▸ RECORDED DATA:
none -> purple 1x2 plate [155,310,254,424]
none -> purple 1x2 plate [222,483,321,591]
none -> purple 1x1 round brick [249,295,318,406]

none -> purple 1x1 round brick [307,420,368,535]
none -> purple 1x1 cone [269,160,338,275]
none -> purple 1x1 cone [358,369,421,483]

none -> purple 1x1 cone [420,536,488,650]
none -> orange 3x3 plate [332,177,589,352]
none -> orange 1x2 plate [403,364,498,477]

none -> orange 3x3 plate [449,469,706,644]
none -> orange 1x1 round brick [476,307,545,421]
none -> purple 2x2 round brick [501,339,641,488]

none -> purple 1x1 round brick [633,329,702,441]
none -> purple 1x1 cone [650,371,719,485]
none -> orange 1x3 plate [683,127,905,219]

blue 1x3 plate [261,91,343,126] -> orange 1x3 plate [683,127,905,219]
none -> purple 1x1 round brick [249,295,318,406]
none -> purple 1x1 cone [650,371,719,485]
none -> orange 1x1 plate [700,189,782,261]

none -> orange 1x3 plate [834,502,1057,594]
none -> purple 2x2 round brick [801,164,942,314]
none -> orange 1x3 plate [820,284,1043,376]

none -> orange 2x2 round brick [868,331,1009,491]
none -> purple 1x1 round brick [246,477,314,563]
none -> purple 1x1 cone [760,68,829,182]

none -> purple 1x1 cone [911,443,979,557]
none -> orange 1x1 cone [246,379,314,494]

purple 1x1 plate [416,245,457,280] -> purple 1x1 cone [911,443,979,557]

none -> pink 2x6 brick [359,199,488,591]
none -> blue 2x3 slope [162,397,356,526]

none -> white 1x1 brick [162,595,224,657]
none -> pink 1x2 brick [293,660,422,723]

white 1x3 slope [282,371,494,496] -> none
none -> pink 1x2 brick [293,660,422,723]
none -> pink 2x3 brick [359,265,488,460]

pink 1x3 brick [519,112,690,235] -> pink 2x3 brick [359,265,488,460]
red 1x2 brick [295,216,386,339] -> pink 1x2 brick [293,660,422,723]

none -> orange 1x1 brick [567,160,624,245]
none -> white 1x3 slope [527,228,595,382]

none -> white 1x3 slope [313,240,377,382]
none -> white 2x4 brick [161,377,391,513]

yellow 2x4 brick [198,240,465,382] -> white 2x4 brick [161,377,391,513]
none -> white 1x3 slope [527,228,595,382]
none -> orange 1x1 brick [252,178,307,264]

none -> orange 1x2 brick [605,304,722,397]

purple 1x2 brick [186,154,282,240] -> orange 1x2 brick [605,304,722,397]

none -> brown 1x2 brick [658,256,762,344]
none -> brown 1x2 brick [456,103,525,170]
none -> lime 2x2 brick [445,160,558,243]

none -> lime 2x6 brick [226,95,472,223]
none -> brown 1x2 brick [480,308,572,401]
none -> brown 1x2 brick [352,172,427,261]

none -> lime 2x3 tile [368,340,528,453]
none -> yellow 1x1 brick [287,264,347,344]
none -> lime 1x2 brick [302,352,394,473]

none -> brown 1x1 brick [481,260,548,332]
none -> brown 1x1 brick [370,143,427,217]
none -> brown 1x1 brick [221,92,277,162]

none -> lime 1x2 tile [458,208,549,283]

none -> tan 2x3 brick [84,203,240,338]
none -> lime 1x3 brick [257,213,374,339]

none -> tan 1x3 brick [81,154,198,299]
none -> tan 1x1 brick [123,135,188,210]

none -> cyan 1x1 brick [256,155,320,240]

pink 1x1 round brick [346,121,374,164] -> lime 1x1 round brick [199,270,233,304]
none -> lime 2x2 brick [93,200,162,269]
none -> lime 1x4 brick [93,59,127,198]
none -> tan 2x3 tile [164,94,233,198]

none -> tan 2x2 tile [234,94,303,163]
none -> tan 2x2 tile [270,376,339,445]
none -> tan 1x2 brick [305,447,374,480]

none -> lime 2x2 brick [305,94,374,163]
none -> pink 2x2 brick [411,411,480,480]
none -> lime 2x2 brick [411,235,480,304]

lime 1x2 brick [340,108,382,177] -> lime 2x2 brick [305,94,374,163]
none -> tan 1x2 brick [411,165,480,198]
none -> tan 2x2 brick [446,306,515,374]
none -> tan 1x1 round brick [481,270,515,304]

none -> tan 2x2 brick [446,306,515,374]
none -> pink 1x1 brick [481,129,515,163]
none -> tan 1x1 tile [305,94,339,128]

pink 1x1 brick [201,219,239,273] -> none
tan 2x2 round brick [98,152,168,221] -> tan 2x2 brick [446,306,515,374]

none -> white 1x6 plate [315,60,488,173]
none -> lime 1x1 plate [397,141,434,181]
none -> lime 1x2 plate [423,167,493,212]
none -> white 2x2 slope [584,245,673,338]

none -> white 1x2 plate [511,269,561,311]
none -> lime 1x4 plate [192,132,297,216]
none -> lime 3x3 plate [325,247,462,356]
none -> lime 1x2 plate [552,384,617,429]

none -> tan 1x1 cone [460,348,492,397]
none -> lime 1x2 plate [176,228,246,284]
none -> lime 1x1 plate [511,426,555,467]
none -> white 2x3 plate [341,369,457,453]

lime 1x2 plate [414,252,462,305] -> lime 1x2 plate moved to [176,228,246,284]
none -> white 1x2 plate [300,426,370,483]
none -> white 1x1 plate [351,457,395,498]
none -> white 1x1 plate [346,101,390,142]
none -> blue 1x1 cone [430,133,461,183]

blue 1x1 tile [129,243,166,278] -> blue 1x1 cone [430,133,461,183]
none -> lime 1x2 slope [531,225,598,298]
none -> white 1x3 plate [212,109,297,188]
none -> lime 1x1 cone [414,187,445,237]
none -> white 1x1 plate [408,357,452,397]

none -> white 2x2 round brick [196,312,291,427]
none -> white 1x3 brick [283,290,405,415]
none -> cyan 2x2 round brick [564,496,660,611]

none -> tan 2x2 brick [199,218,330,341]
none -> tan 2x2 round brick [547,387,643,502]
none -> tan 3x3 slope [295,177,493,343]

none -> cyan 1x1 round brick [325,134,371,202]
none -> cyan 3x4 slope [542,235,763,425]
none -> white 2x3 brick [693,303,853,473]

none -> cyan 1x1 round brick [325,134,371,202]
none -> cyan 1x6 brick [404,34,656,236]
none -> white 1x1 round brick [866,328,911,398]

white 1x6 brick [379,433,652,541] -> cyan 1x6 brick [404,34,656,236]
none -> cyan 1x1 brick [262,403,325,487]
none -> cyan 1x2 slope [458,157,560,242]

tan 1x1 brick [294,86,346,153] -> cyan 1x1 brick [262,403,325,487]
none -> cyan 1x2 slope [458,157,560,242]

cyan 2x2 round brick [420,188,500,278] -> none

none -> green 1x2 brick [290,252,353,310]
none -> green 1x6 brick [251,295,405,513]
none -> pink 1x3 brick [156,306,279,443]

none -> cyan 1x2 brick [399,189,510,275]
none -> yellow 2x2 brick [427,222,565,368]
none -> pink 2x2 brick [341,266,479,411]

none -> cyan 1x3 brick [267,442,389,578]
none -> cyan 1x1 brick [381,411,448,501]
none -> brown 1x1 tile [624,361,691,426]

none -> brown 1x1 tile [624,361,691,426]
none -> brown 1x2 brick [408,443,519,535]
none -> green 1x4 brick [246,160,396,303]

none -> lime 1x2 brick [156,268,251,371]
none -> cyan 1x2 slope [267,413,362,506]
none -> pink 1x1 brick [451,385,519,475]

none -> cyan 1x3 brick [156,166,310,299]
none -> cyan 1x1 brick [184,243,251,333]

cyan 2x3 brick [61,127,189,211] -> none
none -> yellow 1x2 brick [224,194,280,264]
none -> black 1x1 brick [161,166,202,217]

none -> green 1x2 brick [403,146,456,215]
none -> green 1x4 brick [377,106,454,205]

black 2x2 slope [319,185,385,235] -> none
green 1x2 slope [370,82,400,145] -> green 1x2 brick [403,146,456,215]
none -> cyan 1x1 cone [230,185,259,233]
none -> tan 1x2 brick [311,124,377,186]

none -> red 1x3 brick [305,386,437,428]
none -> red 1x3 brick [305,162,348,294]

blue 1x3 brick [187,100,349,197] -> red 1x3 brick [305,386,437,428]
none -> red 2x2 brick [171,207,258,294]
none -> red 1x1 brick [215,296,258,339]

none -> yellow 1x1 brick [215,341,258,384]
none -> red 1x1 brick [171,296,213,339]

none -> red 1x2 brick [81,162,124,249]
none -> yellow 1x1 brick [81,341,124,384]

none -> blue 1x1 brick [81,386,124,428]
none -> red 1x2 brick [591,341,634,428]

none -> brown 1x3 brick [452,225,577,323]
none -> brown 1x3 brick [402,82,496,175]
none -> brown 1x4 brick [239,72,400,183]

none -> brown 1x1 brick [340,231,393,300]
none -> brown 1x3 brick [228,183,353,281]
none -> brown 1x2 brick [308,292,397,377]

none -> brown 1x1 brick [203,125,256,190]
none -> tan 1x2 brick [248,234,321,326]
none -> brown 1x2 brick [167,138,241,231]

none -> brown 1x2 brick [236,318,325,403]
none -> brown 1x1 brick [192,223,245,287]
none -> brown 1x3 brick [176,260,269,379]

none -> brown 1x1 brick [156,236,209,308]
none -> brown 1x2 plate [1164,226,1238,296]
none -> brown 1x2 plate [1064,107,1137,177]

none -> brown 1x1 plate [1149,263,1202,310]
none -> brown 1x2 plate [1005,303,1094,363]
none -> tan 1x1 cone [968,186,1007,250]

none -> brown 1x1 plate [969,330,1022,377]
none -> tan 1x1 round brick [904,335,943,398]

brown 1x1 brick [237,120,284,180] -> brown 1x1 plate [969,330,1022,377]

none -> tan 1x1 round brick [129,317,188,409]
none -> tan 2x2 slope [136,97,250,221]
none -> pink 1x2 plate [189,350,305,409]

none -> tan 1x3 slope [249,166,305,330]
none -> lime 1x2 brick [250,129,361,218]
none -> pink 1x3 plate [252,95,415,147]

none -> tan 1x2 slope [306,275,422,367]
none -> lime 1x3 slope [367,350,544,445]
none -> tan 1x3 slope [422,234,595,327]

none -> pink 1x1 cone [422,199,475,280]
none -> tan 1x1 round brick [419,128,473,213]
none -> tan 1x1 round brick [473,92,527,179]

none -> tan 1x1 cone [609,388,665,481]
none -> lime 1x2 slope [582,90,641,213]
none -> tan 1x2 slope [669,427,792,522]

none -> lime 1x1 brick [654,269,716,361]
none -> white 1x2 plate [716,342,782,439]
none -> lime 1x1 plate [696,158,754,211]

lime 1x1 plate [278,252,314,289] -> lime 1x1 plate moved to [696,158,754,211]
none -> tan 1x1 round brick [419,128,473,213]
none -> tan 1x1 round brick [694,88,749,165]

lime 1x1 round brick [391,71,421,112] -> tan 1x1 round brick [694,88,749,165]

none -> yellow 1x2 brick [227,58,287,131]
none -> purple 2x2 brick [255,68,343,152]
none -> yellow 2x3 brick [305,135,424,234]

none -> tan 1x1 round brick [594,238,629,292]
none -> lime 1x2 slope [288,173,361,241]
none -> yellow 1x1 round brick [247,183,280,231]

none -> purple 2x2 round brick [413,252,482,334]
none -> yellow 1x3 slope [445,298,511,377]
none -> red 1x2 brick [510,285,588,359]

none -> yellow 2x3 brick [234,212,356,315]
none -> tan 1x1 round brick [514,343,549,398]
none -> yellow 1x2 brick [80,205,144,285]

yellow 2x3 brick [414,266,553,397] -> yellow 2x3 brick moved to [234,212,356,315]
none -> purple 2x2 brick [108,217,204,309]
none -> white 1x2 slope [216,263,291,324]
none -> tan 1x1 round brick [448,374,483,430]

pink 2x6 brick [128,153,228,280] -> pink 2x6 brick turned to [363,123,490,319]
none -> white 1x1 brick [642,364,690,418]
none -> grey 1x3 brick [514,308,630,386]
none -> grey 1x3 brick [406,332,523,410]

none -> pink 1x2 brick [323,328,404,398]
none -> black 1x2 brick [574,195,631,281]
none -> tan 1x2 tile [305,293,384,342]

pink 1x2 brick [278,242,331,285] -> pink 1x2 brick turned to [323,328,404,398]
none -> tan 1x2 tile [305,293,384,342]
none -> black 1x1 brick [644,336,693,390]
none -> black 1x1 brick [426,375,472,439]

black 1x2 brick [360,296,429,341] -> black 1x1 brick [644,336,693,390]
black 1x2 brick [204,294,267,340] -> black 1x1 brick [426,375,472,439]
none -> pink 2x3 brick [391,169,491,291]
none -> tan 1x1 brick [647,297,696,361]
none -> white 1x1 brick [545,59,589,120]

▸ DIRECTIONS FOR THIS TASK:
Proceeding from the line containing "none -> orange 1x1 cone [246,379,314,494]" through the line containing "lime 1x2 brick [340,108,382,177]", transcribe the lines above exactly, both end lines included.

▸ EXERCISE ANSWER:
none -> orange 1x1 cone [246,379,314,494]

purple 1x1 plate [416,245,457,280] -> purple 1x1 cone [911,443,979,557]

none -> pink 2x6 brick [359,199,488,591]
none -> blue 2x3 slope [162,397,356,526]

none -> white 1x1 brick [162,595,224,657]
none -> pink 1x2 brick [293,660,422,723]

white 1x3 slope [282,371,494,496] -> none
none -> pink 1x2 brick [293,660,422,723]
none -> pink 2x3 brick [359,265,488,460]

pink 1x3 brick [519,112,690,235] -> pink 2x3 brick [359,265,488,460]
red 1x2 brick [295,216,386,339] -> pink 1x2 brick [293,660,422,723]

none -> orange 1x1 brick [567,160,624,245]
none -> white 1x3 slope [527,228,595,382]

none -> white 1x3 slope [313,240,377,382]
none -> white 2x4 brick [161,377,391,513]

yellow 2x4 brick [198,240,465,382] -> white 2x4 brick [161,377,391,513]
none -> white 1x3 slope [527,228,595,382]
none -> orange 1x1 brick [252,178,307,264]

none -> orange 1x2 brick [605,304,722,397]

purple 1x2 brick [186,154,282,240] -> orange 1x2 brick [605,304,722,397]

none -> brown 1x2 brick [658,256,762,344]
none -> brown 1x2 brick [456,103,525,170]
none -> lime 2x2 brick [445,160,558,243]

none -> lime 2x6 brick [226,95,472,223]
none -> brown 1x2 brick [480,308,572,401]
none -> brown 1x2 brick [352,172,427,261]

none -> lime 2x3 tile [368,340,528,453]
none -> yellow 1x1 brick [287,264,347,344]
none -> lime 1x2 brick [302,352,394,473]

none -> brown 1x1 brick [481,260,548,332]
none -> brown 1x1 brick [370,143,427,217]
none -> brown 1x1 brick [221,92,277,162]

none -> lime 1x2 tile [458,208,549,283]

none -> tan 2x3 brick [84,203,240,338]
none -> lime 1x3 brick [257,213,374,339]

none -> tan 1x3 brick [81,154,198,299]
none -> tan 1x1 brick [123,135,188,210]

none -> cyan 1x1 brick [256,155,320,240]

pink 1x1 round brick [346,121,374,164] -> lime 1x1 round brick [199,270,233,304]
none -> lime 2x2 brick [93,200,162,269]
none -> lime 1x4 brick [93,59,127,198]
none -> tan 2x3 tile [164,94,233,198]

none -> tan 2x2 tile [234,94,303,163]
none -> tan 2x2 tile [270,376,339,445]
none -> tan 1x2 brick [305,447,374,480]

none -> lime 2x2 brick [305,94,374,163]
none -> pink 2x2 brick [411,411,480,480]
none -> lime 2x2 brick [411,235,480,304]

lime 1x2 brick [340,108,382,177] -> lime 2x2 brick [305,94,374,163]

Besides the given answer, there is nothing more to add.